## PROBLEM
Each line from the one with "BUTTON pin SIG: D7 -> D5" through the last line below must be written out exactly. Do not copy pictures.

## MATERIAL SHOWN
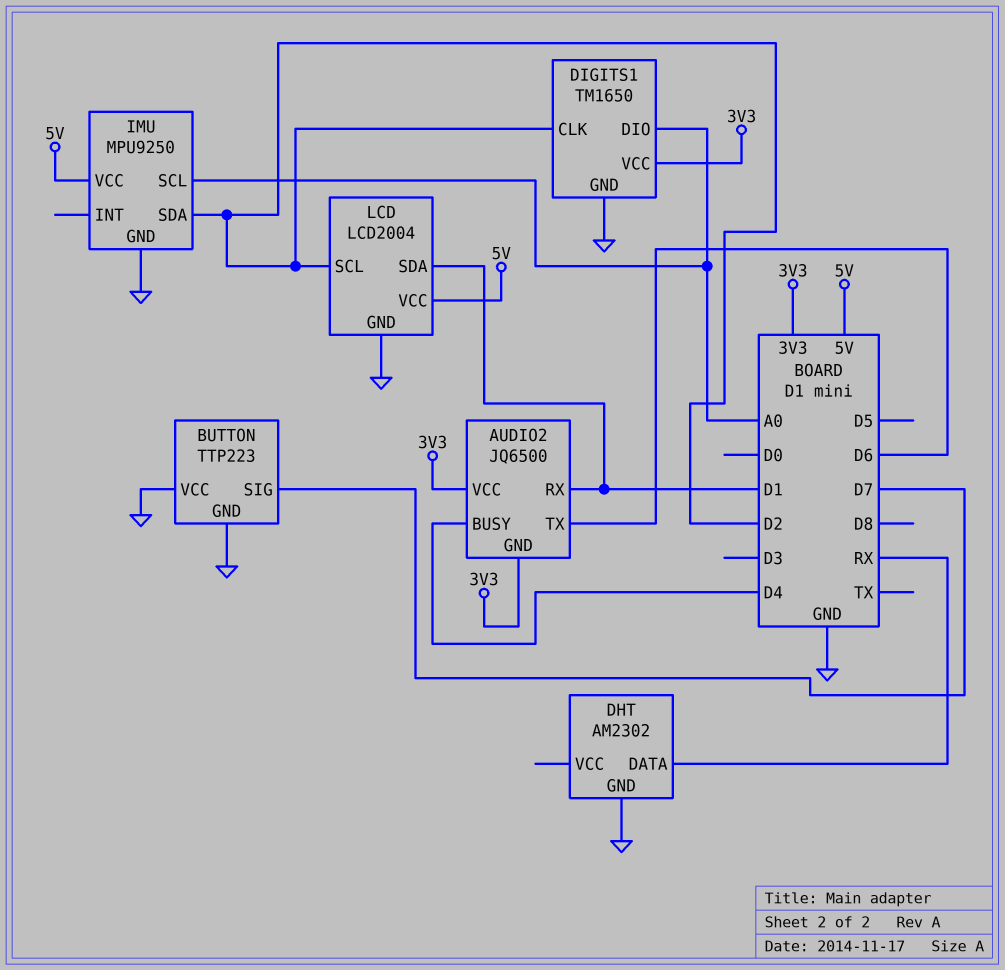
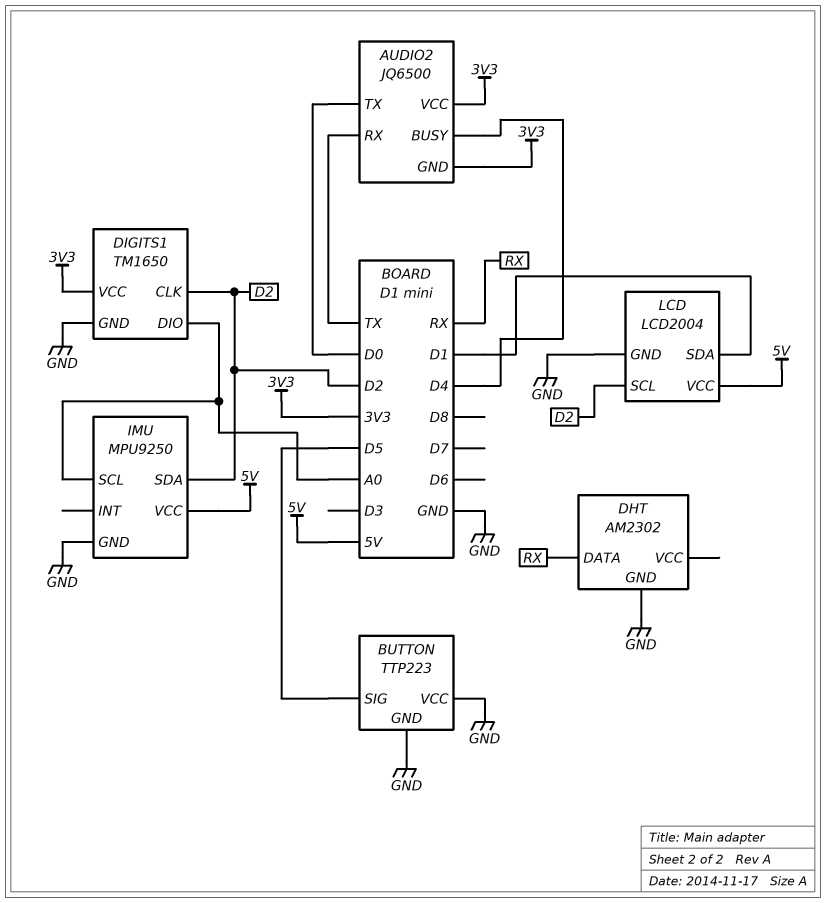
AUDIO2 pin RX: D1 -> TX
AUDIO2 pin TX: D6 -> D0
BUTTON pin SIG: D7 -> D5

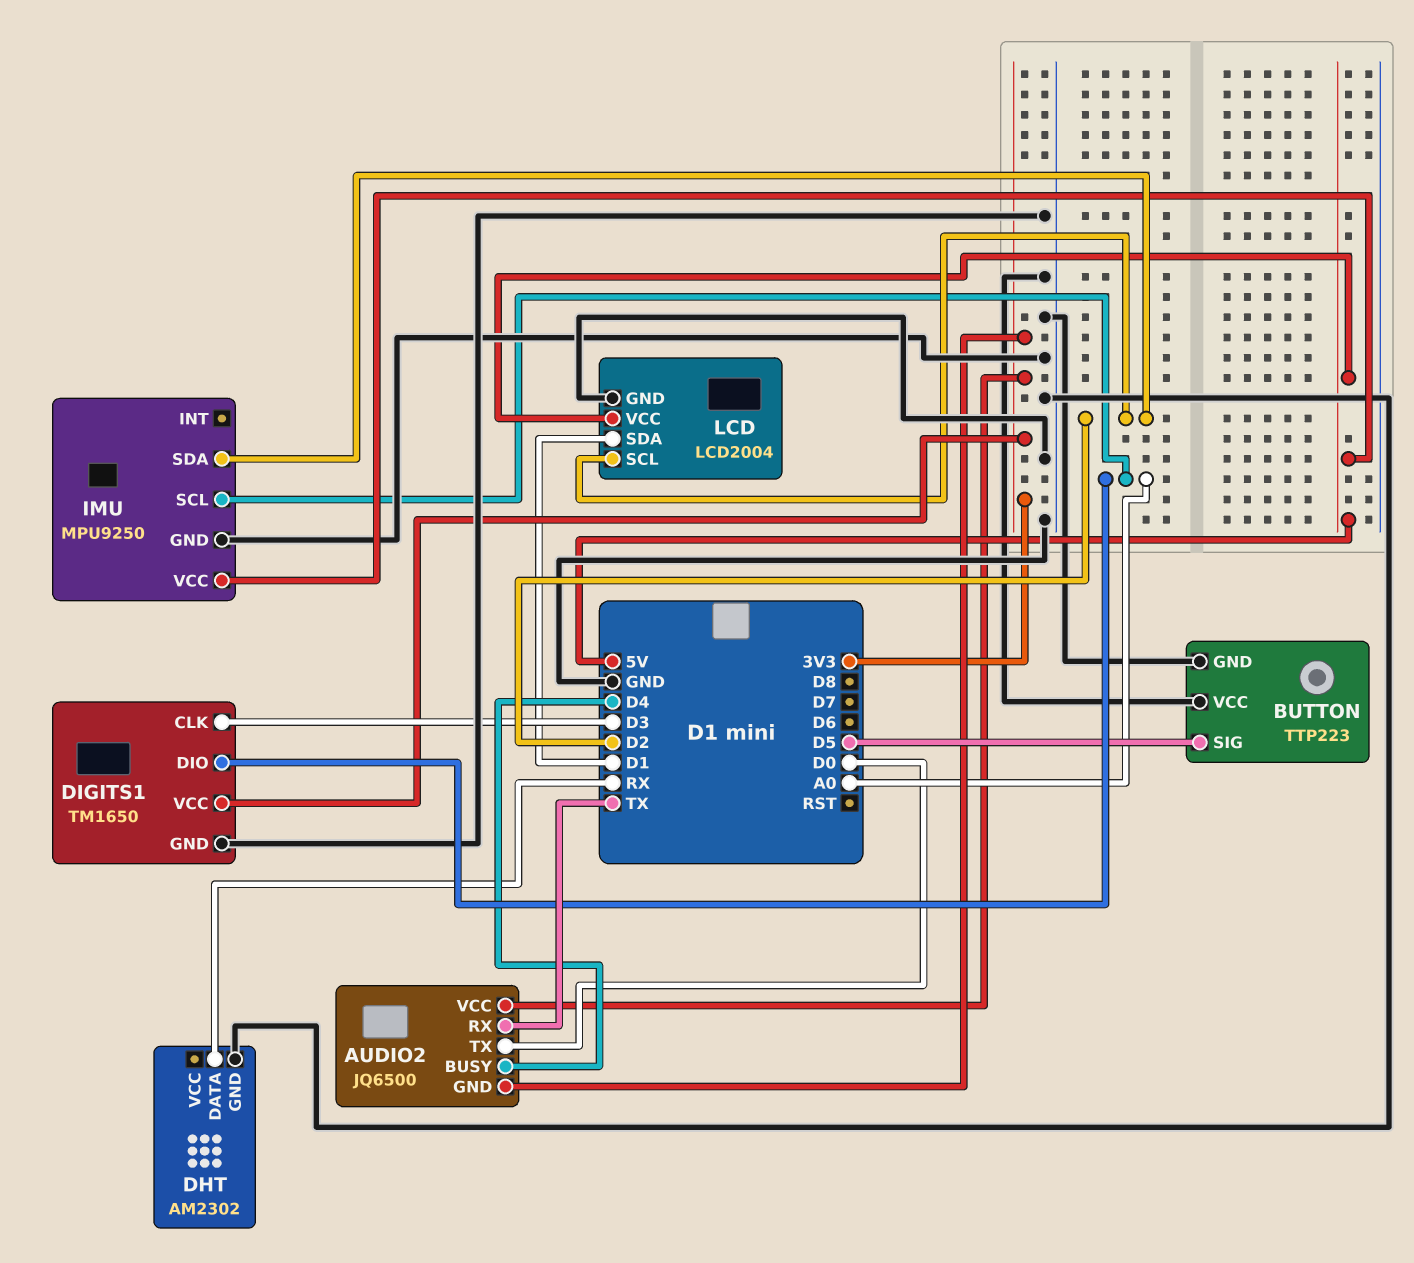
DIGITS1 pin CLK: D2 -> D3

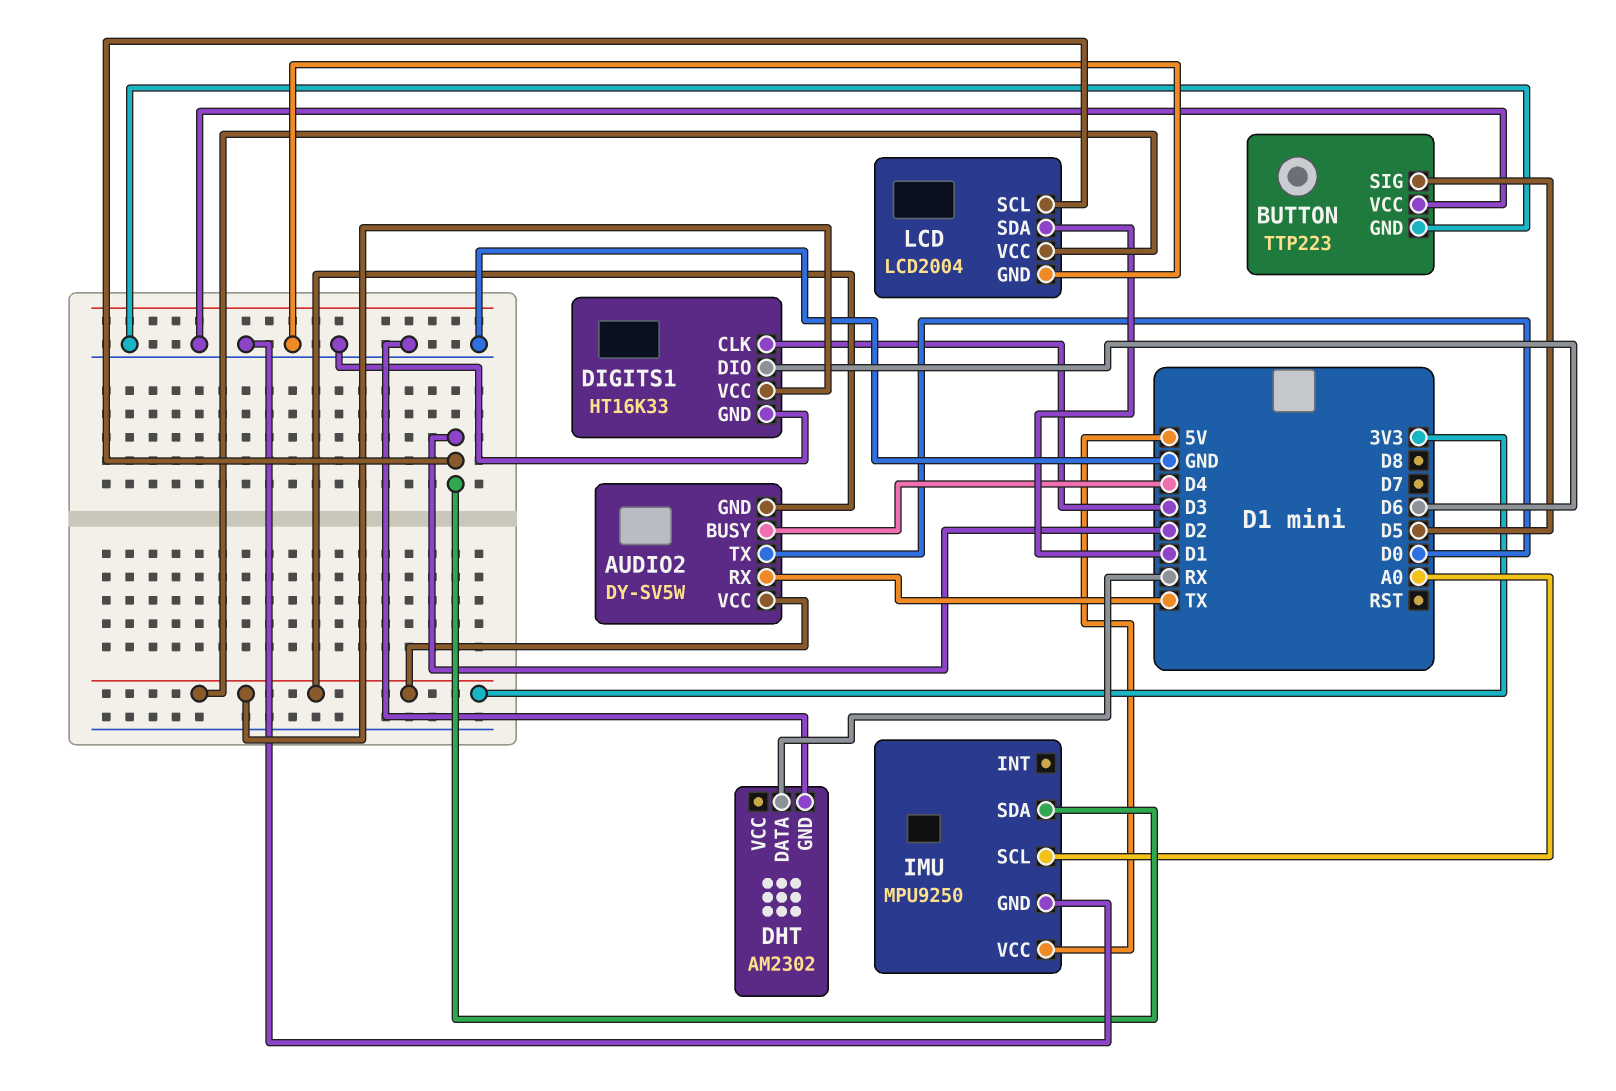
AUDIO2: JQ6500 -> DY-SV5W
DIGITS1: TM1650 -> HT16K33
DIGITS1 pin DIO: A0 -> D6
LCD pin VCC: 5V -> 3V3

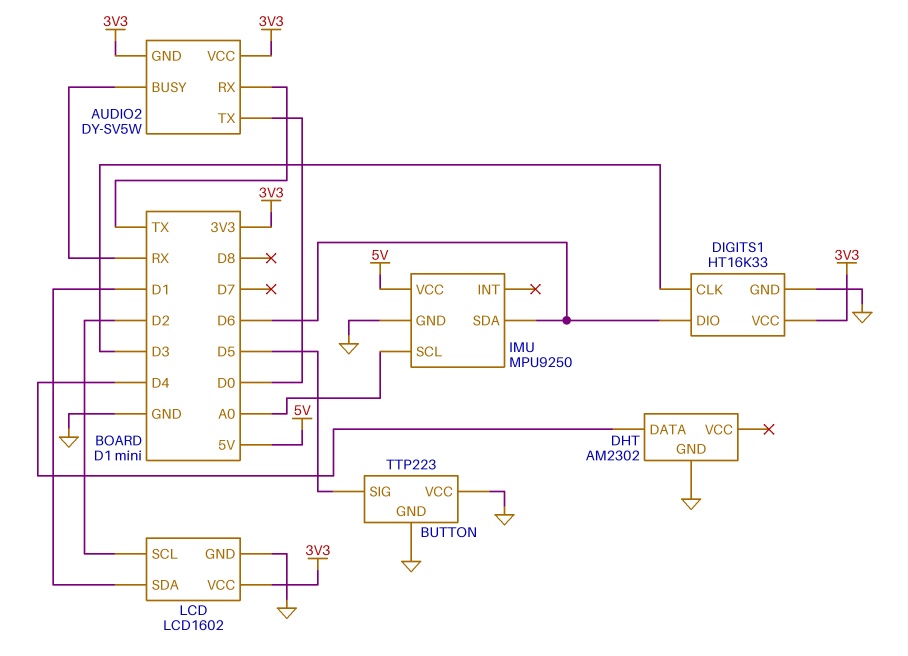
AUDIO2 pin BUSY: D4 -> RX
DHT pin DATA: RX -> D4
IMU pin SDA: D2 -> D6
LCD: LCD2004 -> LCD1602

## ANSWER BOX
BUTTON pin SIG: D7 -> D5

DIGITS1 pin CLK: D2 -> D3

AUDIO2: JQ6500 -> DY-SV5W
DIGITS1: TM1650 -> HT16K33
DIGITS1 pin DIO: A0 -> D6
LCD pin VCC: 5V -> 3V3

AUDIO2 pin BUSY: D4 -> RX
DHT pin DATA: RX -> D4
IMU pin SDA: D2 -> D6
LCD: LCD2004 -> LCD1602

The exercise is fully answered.